YOUR ASSIGNMENT
Every record must appear in the answer exactly as it stands.

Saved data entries

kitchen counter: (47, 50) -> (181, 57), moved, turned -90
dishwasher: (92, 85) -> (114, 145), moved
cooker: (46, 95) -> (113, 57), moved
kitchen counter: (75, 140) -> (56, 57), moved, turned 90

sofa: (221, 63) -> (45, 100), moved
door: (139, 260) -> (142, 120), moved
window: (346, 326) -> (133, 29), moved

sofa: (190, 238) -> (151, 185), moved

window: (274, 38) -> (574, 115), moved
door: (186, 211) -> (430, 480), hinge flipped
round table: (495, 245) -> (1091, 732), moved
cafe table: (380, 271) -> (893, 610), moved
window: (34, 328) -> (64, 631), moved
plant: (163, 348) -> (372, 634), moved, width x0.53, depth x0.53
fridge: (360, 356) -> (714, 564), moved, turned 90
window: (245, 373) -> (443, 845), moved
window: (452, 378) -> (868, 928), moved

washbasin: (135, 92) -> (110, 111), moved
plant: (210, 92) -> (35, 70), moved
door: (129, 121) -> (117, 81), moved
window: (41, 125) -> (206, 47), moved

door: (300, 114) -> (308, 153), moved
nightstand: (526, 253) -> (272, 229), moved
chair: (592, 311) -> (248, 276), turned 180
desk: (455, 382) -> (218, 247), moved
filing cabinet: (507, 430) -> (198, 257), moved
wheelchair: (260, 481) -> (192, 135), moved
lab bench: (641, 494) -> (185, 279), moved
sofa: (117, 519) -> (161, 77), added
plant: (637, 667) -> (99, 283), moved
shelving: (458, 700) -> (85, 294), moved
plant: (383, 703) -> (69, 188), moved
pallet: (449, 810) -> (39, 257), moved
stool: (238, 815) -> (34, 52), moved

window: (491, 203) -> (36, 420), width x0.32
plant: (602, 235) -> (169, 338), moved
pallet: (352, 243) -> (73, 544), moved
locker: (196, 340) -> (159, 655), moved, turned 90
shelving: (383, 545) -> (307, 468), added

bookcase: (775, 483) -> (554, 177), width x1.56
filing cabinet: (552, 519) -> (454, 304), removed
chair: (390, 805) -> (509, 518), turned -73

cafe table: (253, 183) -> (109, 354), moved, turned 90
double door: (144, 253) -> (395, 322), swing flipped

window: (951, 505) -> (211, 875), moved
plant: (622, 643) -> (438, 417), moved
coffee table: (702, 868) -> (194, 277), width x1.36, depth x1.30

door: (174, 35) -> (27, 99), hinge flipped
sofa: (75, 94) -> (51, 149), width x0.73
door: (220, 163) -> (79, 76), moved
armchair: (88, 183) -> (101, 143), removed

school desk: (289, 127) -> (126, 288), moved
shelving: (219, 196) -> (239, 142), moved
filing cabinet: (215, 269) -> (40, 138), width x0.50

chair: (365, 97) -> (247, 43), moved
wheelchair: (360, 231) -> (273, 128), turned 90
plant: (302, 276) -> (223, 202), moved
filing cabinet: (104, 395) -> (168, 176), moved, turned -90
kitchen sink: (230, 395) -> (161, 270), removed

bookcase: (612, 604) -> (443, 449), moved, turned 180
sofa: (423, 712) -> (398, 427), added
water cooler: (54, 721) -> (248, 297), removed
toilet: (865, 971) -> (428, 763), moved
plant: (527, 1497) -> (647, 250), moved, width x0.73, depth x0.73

EXPECTED OUTPUT
kitchen counter: (47, 50) -> (181, 57), moved, turned -90
dishwasher: (92, 85) -> (114, 145), moved
cooker: (46, 95) -> (113, 57), moved
kitchen counter: (75, 140) -> (56, 57), moved, turned 90

sofa: (221, 63) -> (45, 100), moved
door: (139, 260) -> (142, 120), moved
window: (346, 326) -> (133, 29), moved

sofa: (190, 238) -> (151, 185), moved

window: (274, 38) -> (574, 115), moved
door: (186, 211) -> (430, 480), hinge flipped
round table: (495, 245) -> (1091, 732), moved
cafe table: (380, 271) -> (893, 610), moved
window: (34, 328) -> (64, 631), moved
plant: (163, 348) -> (372, 634), moved, width x0.53, depth x0.53
fridge: (360, 356) -> (714, 564), moved, turned 90
window: (245, 373) -> (443, 845), moved
window: (452, 378) -> (868, 928), moved

washbasin: (135, 92) -> (110, 111), moved
plant: (210, 92) -> (35, 70), moved
door: (129, 121) -> (117, 81), moved
window: (41, 125) -> (206, 47), moved

door: (300, 114) -> (308, 153), moved
nightstand: (526, 253) -> (272, 229), moved
chair: (592, 311) -> (248, 276), turned 180
desk: (455, 382) -> (218, 247), moved
filing cabinet: (507, 430) -> (198, 257), moved
wheelchair: (260, 481) -> (192, 135), moved
lab bench: (641, 494) -> (185, 279), moved
sofa: (117, 519) -> (161, 77), added
plant: (637, 667) -> (99, 283), moved
shelving: (458, 700) -> (85, 294), moved
plant: (383, 703) -> (69, 188), moved
pallet: (449, 810) -> (39, 257), moved
stool: (238, 815) -> (34, 52), moved

window: (491, 203) -> (36, 420), width x0.32
plant: (602, 235) -> (169, 338), moved
pallet: (352, 243) -> (73, 544), moved
locker: (196, 340) -> (159, 655), moved, turned 90
shelving: (383, 545) -> (307, 468), added

bookcase: (775, 483) -> (554, 177), width x1.56
filing cabinet: (552, 519) -> (454, 304), removed
chair: (390, 805) -> (509, 518), turned -73

cafe table: (253, 183) -> (109, 354), moved, turned 90
double door: (144, 253) -> (395, 322), swing flipped

window: (951, 505) -> (211, 875), moved
plant: (622, 643) -> (438, 417), moved
coffee table: (702, 868) -> (194, 277), width x1.36, depth x1.30

door: (174, 35) -> (27, 99), hinge flipped
sofa: (75, 94) -> (51, 149), width x0.73
door: (220, 163) -> (79, 76), moved
armchair: (88, 183) -> (101, 143), removed

school desk: (289, 127) -> (126, 288), moved
shelving: (219, 196) -> (239, 142), moved
filing cabinet: (215, 269) -> (40, 138), width x0.50

chair: (365, 97) -> (247, 43), moved
wheelchair: (360, 231) -> (273, 128), turned 90
plant: (302, 276) -> (223, 202), moved
filing cabinet: (104, 395) -> (168, 176), moved, turned -90
kitchen sink: (230, 395) -> (161, 270), removed

bookcase: (612, 604) -> (443, 449), moved, turned 180
sofa: (423, 712) -> (398, 427), added
water cooler: (54, 721) -> (248, 297), removed
toilet: (865, 971) -> (428, 763), moved
plant: (527, 1497) -> (647, 250), moved, width x0.73, depth x0.73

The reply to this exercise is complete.